#### Task to complete
The answer must consist solely of the lines from the one containing "R3: none -> 1k (D1, EN2)" through the last line of the records, set down exactly and without any pictures.

#### Dataset records
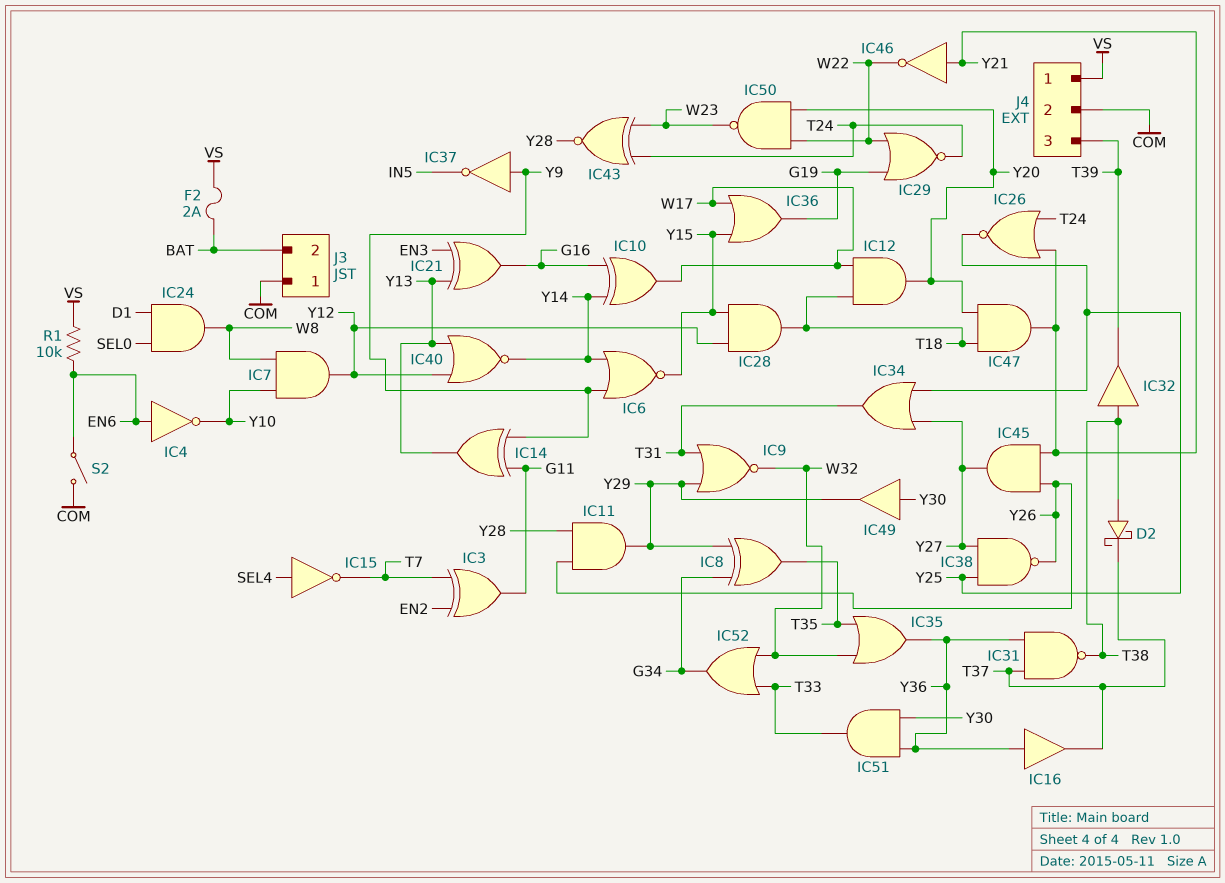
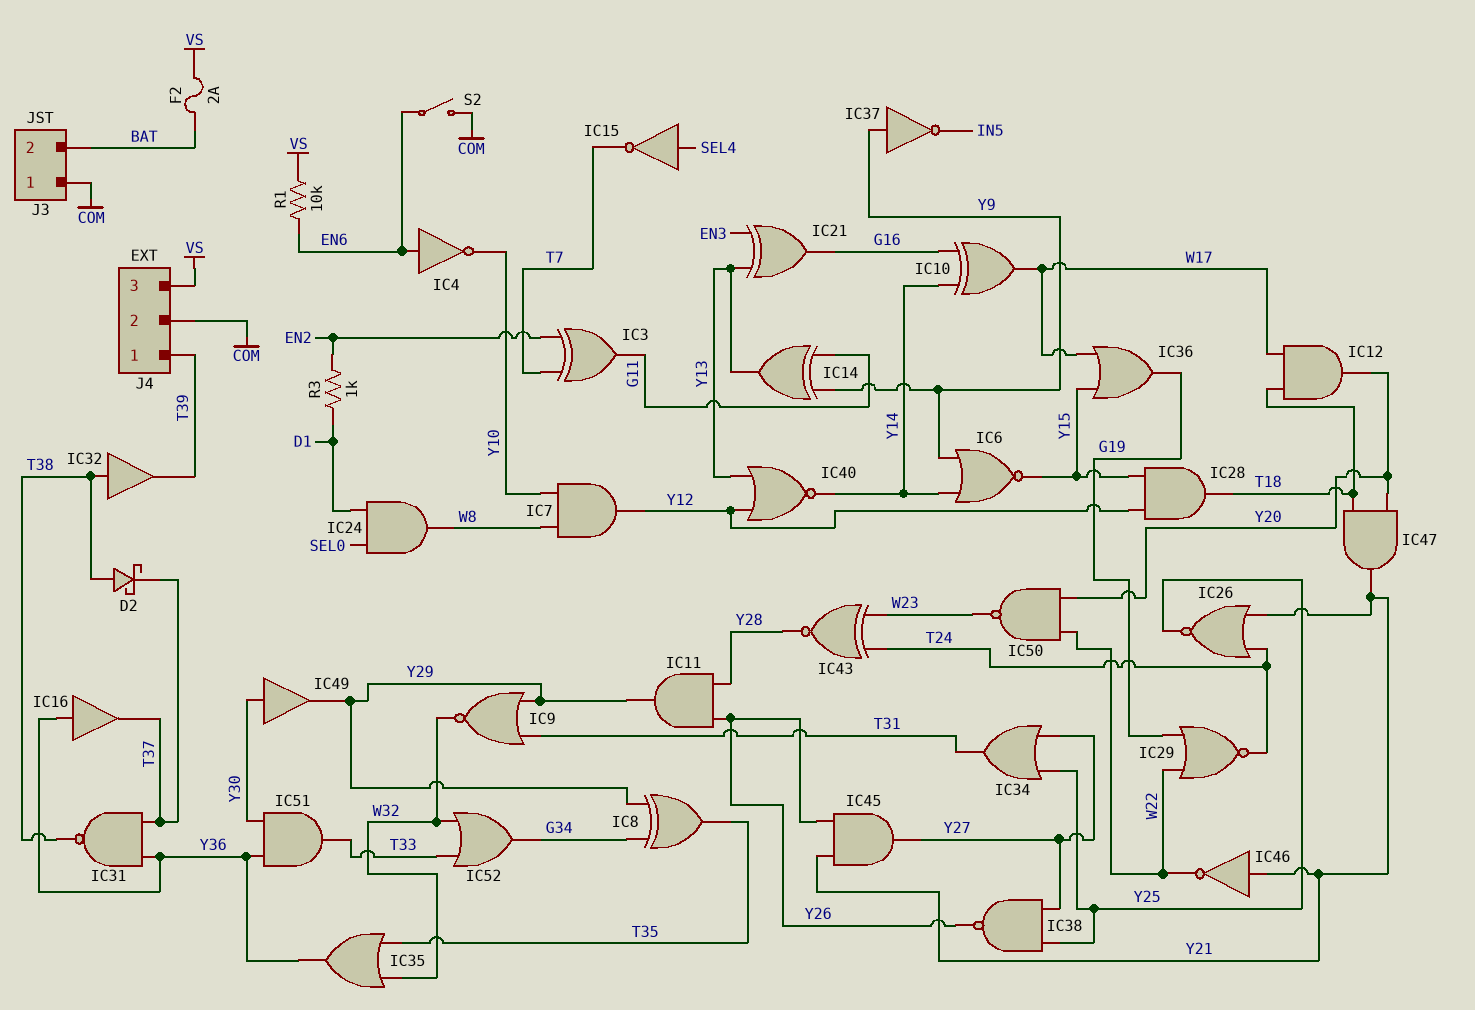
J4 pin 1: VS -> T39
J4 pin 3: T39 -> VS
R3: none -> 1k (D1, EN2)

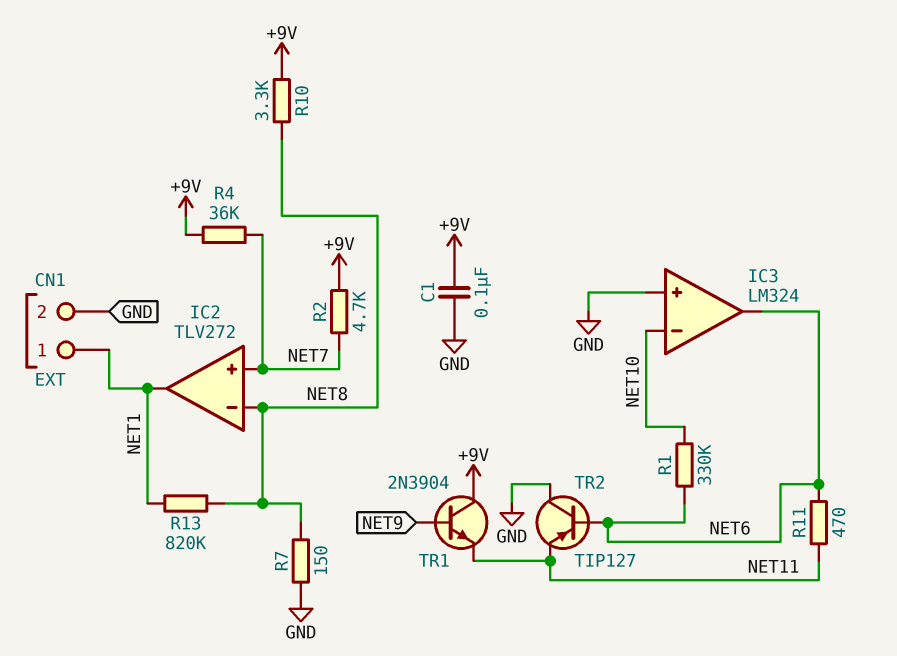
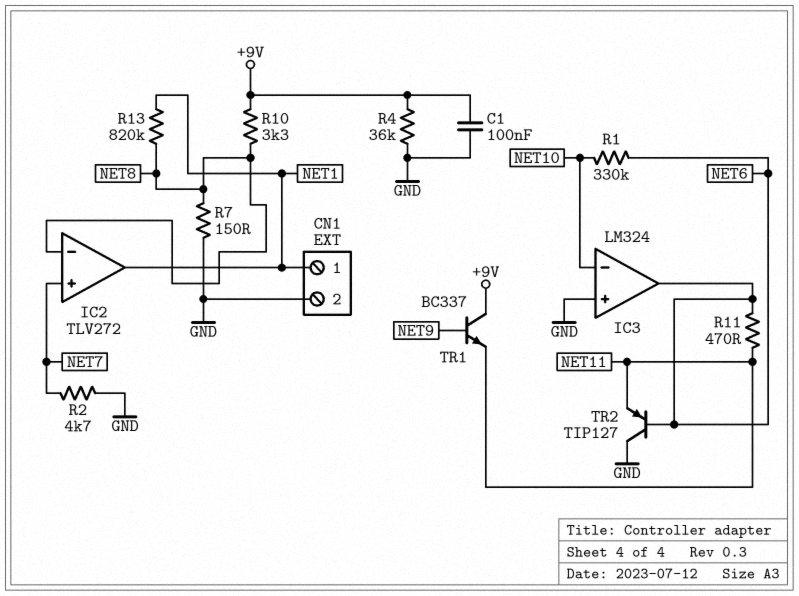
R2: 4.7k (+9V, NET7) -> 4.7k (GND, NET7)
R4: 36k (+9V, NET7) -> 36k (+9V, GND)
TR1: NPN 2N3904 (B NET9, C +9V, E NET11) -> NPN BC337 (B NET9, C +9V, E NET11)

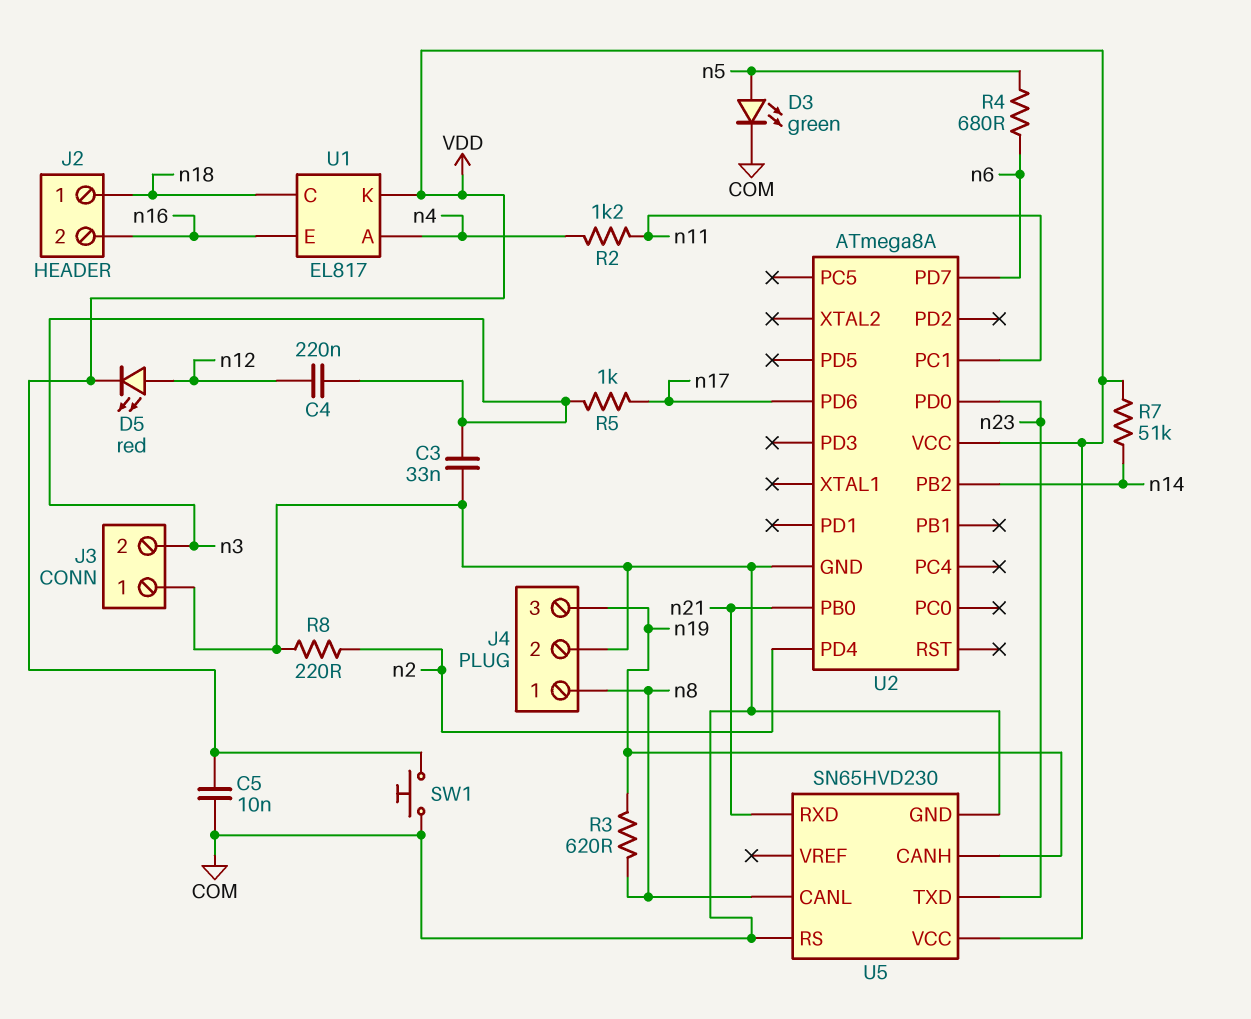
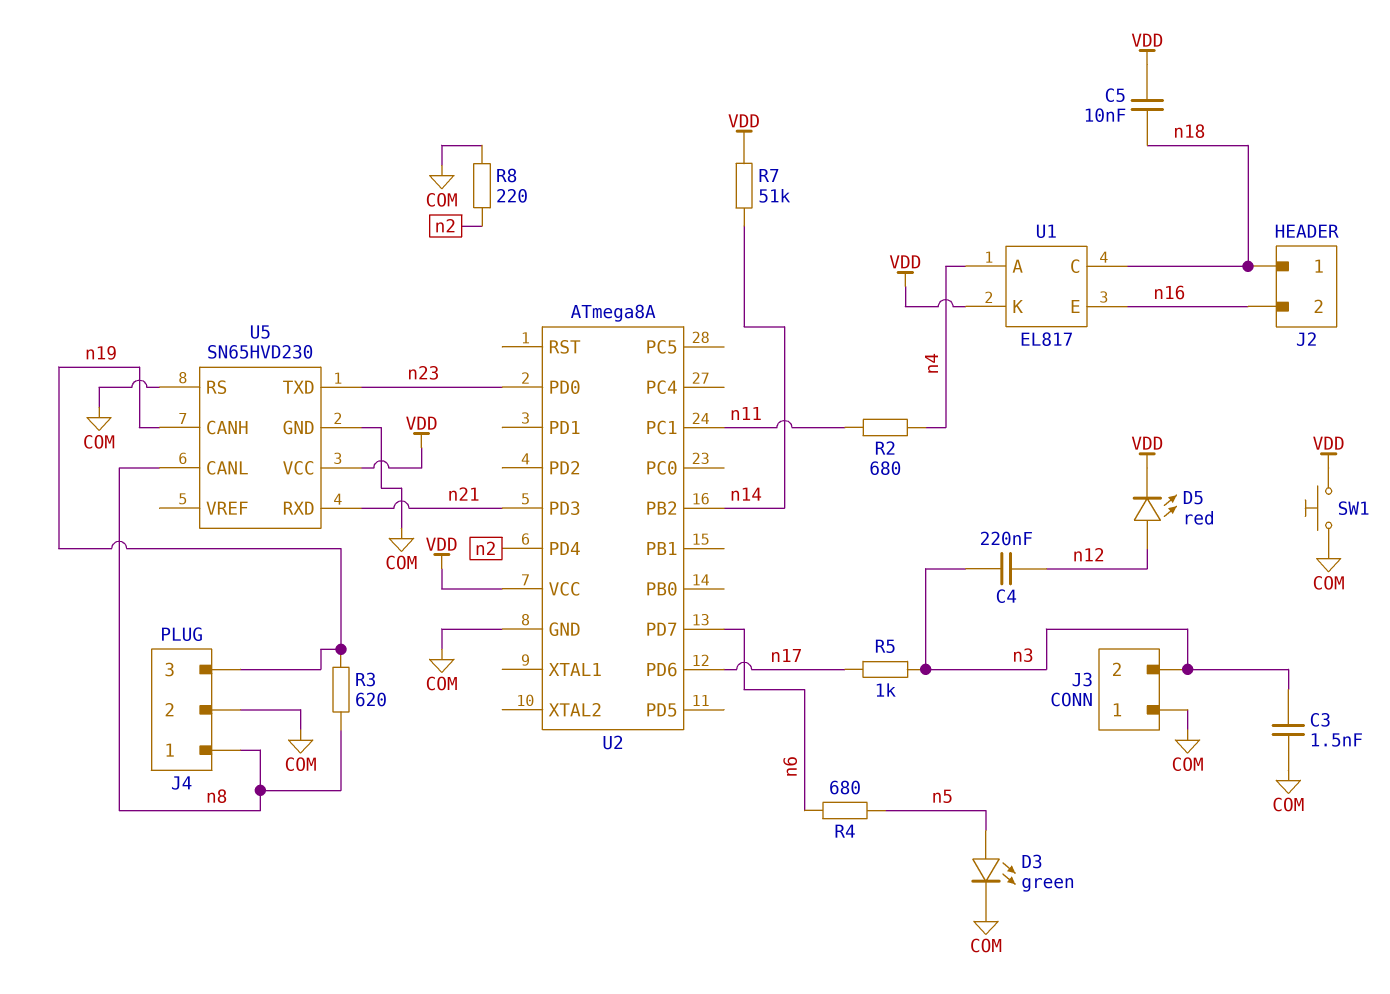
C3: 33nF (COM, n3) -> 1.5nF (COM, n3)
C5: 10nF (COM, VDD) -> 10nF (VDD, n18)
R2: 1.2k (n4, n11) -> 680 (n4, n11)
U2 pin PB0: n21 -> none
U2 pin PD3: none -> n21

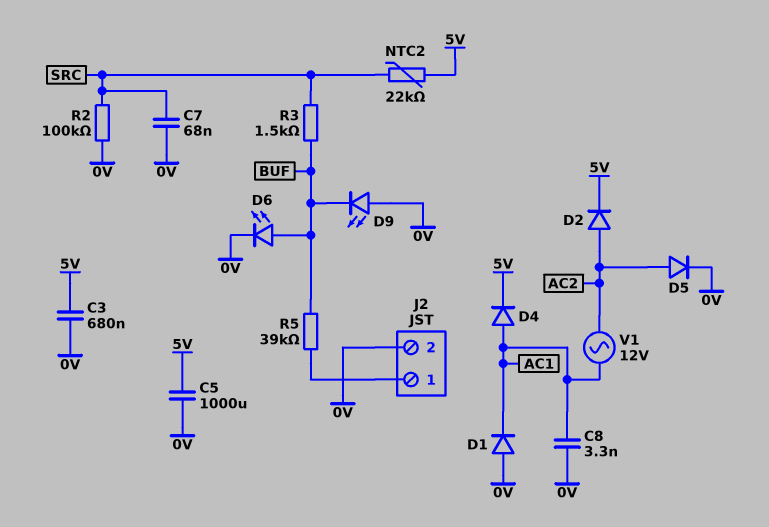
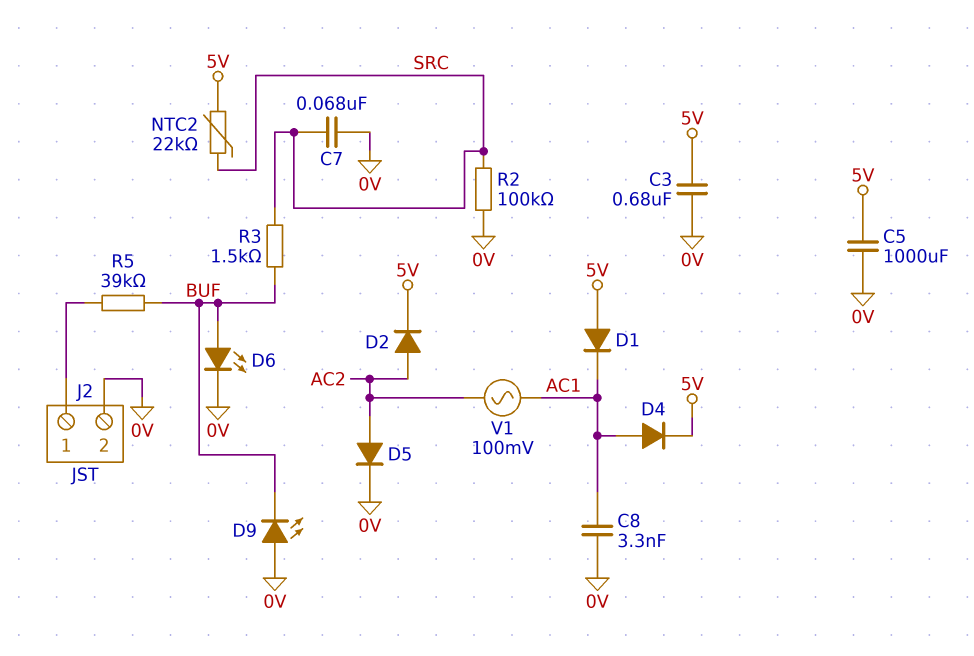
D1: diode (A 0V, K AC1) -> diode (A 5V, K AC1)
V1: AC 12V (AC1, AC2) -> AC 100mV (AC1, AC2)

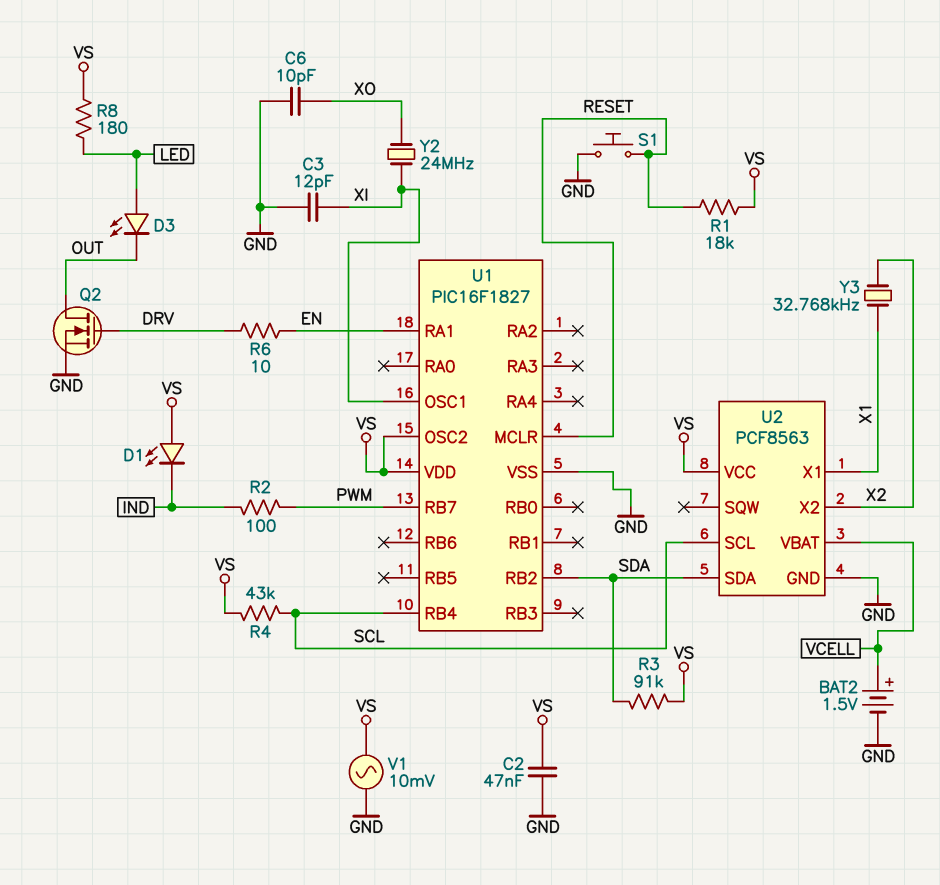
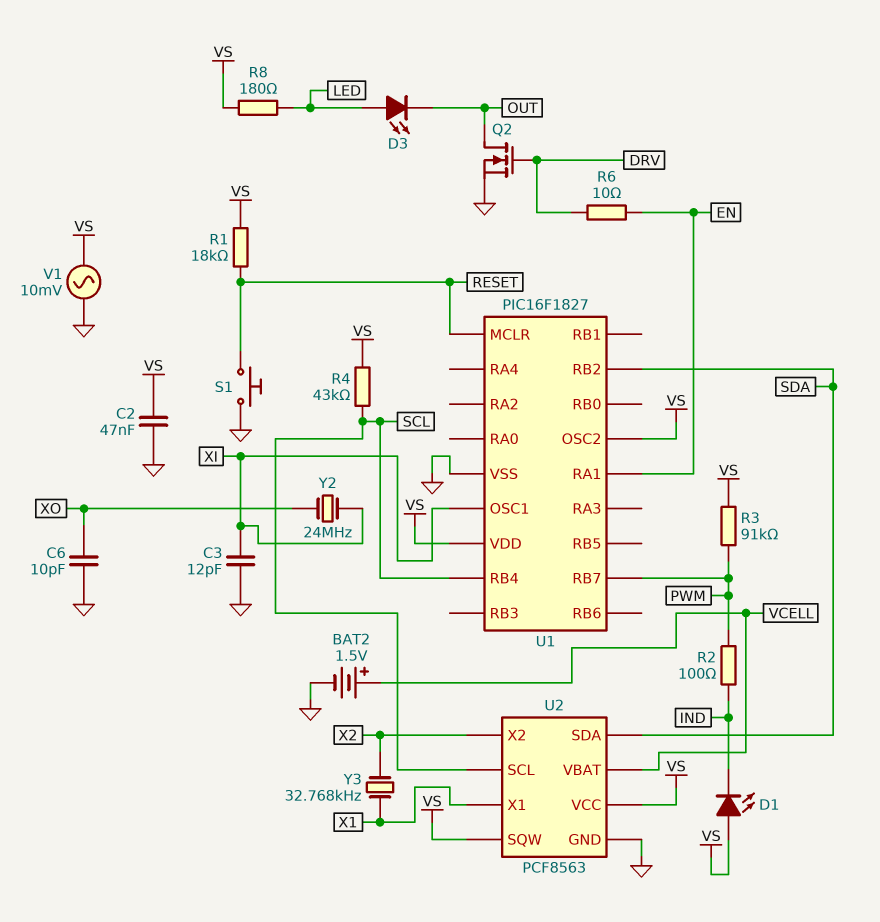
R3: 91k (SDA, VS) -> 91k (PWM, VS)
U2 pin SQW: none -> VS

#### Task solution
R3: none -> 1k (D1, EN2)

R2: 4.7k (+9V, NET7) -> 4.7k (GND, NET7)
R4: 36k (+9V, NET7) -> 36k (+9V, GND)
TR1: NPN 2N3904 (B NET9, C +9V, E NET11) -> NPN BC337 (B NET9, C +9V, E NET11)

C3: 33nF (COM, n3) -> 1.5nF (COM, n3)
C5: 10nF (COM, VDD) -> 10nF (VDD, n18)
R2: 1.2k (n4, n11) -> 680 (n4, n11)
U2 pin PB0: n21 -> none
U2 pin PD3: none -> n21

D1: diode (A 0V, K AC1) -> diode (A 5V, K AC1)
V1: AC 12V (AC1, AC2) -> AC 100mV (AC1, AC2)

R3: 91k (SDA, VS) -> 91k (PWM, VS)
U2 pin SQW: none -> VS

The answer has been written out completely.